YOUR GOAL: When the line with "[540, 239, 614, 357]" appears below, start repeating lines exactly, and keep going through the line with "[576, 168, 616, 202]"; add nothing outside that span.
#####
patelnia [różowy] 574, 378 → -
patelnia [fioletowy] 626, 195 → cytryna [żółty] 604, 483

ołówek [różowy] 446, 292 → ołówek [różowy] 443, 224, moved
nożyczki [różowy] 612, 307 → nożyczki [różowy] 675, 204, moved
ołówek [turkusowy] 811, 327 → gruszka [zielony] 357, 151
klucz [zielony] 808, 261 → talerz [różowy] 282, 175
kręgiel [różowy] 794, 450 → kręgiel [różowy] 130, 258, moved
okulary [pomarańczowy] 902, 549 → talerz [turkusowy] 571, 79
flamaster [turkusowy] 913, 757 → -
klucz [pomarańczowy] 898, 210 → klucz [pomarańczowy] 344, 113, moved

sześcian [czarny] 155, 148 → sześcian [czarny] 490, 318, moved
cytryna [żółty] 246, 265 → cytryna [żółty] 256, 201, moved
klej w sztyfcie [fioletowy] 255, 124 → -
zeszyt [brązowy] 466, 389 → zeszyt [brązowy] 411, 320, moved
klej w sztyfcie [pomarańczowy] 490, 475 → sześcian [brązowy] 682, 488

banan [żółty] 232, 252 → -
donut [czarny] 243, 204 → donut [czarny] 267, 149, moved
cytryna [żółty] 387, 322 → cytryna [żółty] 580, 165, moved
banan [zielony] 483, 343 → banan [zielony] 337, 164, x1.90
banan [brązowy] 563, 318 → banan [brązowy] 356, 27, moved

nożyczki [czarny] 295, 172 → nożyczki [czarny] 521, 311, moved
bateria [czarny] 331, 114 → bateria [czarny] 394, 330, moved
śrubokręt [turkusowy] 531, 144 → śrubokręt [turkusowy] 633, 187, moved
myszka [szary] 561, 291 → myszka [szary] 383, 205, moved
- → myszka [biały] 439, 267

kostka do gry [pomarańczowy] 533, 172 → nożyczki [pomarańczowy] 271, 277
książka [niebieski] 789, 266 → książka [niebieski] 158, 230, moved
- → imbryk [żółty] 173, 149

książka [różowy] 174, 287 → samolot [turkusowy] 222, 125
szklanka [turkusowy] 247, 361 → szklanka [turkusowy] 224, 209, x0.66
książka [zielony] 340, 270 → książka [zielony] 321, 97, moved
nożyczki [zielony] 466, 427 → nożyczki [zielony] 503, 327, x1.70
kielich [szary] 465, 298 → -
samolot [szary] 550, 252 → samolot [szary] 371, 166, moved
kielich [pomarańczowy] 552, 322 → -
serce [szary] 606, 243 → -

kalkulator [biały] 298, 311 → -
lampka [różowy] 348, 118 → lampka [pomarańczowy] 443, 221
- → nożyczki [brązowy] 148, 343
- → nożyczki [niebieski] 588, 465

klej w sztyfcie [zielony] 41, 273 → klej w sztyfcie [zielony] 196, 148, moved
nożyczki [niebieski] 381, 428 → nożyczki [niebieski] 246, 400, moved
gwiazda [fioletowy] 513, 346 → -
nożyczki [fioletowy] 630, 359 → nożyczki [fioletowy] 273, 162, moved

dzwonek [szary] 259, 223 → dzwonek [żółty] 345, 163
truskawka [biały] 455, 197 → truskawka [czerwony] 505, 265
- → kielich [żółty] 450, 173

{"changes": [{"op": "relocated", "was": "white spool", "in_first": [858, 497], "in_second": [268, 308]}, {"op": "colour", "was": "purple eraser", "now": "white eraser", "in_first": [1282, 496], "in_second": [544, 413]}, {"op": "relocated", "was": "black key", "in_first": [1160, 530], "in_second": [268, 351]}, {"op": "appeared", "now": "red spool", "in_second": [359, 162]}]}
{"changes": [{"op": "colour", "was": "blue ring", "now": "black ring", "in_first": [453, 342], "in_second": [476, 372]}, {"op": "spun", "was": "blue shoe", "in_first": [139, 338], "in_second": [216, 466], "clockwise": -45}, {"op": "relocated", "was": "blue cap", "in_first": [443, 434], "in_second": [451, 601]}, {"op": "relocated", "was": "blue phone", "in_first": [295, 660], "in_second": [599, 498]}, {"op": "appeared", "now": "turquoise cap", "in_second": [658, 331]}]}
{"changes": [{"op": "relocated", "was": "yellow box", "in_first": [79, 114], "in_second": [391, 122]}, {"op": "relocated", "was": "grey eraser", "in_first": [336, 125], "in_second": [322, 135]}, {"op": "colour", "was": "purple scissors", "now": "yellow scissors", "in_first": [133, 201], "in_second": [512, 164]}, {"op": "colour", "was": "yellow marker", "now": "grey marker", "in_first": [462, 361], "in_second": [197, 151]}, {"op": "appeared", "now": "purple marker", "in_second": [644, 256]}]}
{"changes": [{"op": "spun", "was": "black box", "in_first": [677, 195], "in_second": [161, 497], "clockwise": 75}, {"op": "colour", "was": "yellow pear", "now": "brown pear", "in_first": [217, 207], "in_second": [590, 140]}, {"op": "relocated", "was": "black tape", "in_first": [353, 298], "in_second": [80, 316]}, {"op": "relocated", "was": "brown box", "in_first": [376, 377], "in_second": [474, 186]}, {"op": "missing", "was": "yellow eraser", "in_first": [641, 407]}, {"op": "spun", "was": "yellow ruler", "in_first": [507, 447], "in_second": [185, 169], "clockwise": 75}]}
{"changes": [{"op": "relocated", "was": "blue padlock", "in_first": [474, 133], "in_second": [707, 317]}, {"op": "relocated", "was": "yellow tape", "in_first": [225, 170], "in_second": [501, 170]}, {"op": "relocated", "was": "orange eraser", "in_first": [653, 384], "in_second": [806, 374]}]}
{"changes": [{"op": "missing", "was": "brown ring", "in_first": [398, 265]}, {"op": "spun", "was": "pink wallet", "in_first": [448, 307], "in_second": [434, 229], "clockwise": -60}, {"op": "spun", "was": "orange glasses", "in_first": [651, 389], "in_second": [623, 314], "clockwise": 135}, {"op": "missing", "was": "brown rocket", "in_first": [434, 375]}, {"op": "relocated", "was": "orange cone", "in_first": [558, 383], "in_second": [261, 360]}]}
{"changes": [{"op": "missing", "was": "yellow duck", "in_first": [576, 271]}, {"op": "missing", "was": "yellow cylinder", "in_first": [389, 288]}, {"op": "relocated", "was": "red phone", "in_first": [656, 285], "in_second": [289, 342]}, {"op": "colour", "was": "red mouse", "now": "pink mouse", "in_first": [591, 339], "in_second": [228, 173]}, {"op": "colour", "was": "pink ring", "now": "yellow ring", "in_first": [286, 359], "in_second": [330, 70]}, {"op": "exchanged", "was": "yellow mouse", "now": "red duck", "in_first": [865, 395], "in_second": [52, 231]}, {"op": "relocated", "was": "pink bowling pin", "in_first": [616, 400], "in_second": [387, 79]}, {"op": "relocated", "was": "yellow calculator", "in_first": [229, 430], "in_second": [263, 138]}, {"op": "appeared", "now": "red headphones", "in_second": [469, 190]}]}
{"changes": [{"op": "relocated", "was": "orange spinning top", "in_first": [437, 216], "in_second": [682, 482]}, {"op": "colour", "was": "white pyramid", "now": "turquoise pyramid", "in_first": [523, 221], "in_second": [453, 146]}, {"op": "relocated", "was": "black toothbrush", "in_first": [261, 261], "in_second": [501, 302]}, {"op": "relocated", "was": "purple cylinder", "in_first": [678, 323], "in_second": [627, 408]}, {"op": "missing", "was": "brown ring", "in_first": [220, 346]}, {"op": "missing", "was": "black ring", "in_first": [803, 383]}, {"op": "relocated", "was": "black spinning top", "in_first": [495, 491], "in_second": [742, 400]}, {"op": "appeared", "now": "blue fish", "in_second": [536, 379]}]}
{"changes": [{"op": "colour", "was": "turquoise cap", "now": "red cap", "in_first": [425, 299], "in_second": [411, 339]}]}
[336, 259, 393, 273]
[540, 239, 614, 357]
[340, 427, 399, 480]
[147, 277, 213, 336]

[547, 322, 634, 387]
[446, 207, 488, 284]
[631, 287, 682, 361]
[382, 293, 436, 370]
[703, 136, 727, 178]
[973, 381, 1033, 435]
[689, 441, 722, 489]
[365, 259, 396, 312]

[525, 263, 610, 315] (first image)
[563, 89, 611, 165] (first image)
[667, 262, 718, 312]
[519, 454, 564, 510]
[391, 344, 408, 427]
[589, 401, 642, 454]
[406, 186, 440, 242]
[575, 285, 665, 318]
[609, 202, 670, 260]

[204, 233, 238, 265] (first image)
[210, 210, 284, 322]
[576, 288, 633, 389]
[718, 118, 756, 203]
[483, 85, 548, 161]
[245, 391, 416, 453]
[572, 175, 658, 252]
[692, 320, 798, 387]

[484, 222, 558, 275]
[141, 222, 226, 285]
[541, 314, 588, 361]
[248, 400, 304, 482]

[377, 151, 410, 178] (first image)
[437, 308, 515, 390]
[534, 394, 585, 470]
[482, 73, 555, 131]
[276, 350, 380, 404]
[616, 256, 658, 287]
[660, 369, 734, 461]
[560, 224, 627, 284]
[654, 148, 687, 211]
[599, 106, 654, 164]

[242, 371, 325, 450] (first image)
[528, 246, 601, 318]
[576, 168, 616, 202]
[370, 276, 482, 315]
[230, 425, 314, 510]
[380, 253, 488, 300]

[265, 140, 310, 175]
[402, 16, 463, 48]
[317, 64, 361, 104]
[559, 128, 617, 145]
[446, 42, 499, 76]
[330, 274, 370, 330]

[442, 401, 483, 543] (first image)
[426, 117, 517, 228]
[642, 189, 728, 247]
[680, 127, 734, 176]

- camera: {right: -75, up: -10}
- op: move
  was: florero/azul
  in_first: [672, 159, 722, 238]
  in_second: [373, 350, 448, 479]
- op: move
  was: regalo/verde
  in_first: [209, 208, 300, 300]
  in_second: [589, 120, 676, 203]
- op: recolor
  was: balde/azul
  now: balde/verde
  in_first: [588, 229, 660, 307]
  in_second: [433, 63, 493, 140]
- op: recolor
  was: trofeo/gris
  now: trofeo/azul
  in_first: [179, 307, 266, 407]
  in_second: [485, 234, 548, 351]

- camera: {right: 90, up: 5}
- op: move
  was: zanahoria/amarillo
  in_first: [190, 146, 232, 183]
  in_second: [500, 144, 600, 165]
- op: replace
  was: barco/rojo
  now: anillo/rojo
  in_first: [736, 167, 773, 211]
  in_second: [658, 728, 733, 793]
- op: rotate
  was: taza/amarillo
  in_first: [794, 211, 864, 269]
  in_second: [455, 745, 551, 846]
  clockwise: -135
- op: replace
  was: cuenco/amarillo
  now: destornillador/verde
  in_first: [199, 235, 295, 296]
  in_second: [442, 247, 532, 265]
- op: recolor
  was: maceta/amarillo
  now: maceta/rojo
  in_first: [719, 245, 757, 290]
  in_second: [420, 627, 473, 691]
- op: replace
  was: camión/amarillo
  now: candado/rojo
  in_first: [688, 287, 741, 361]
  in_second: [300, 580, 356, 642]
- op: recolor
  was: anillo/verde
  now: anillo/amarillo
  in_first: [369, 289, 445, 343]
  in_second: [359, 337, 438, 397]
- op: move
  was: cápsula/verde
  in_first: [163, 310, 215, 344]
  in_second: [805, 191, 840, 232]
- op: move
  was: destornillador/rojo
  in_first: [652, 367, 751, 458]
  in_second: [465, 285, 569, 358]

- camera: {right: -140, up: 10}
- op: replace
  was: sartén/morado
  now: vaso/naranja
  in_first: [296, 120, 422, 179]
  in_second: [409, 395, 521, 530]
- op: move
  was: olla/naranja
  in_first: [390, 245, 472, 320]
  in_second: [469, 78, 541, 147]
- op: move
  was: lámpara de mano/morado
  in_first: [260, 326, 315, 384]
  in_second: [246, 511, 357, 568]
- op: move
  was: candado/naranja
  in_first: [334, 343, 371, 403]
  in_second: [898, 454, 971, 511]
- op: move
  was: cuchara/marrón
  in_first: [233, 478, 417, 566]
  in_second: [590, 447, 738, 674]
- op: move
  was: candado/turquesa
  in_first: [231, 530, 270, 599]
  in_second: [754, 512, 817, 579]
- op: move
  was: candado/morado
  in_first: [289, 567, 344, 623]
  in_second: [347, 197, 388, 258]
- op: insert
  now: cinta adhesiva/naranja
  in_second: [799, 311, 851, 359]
#####
ANSWER TO THIS TASK:
[540, 239, 614, 357]
[340, 427, 399, 480]
[147, 277, 213, 336]

[547, 322, 634, 387]
[446, 207, 488, 284]
[631, 287, 682, 361]
[382, 293, 436, 370]
[703, 136, 727, 178]
[973, 381, 1033, 435]
[689, 441, 722, 489]
[365, 259, 396, 312]

[525, 263, 610, 315] (first image)
[563, 89, 611, 165] (first image)
[667, 262, 718, 312]
[519, 454, 564, 510]
[391, 344, 408, 427]
[589, 401, 642, 454]
[406, 186, 440, 242]
[575, 285, 665, 318]
[609, 202, 670, 260]

[204, 233, 238, 265] (first image)
[210, 210, 284, 322]
[576, 288, 633, 389]
[718, 118, 756, 203]
[483, 85, 548, 161]
[245, 391, 416, 453]
[572, 175, 658, 252]
[692, 320, 798, 387]

[484, 222, 558, 275]
[141, 222, 226, 285]
[541, 314, 588, 361]
[248, 400, 304, 482]

[377, 151, 410, 178] (first image)
[437, 308, 515, 390]
[534, 394, 585, 470]
[482, 73, 555, 131]
[276, 350, 380, 404]
[616, 256, 658, 287]
[660, 369, 734, 461]
[560, 224, 627, 284]
[654, 148, 687, 211]
[599, 106, 654, 164]

[242, 371, 325, 450] (first image)
[528, 246, 601, 318]
[576, 168, 616, 202]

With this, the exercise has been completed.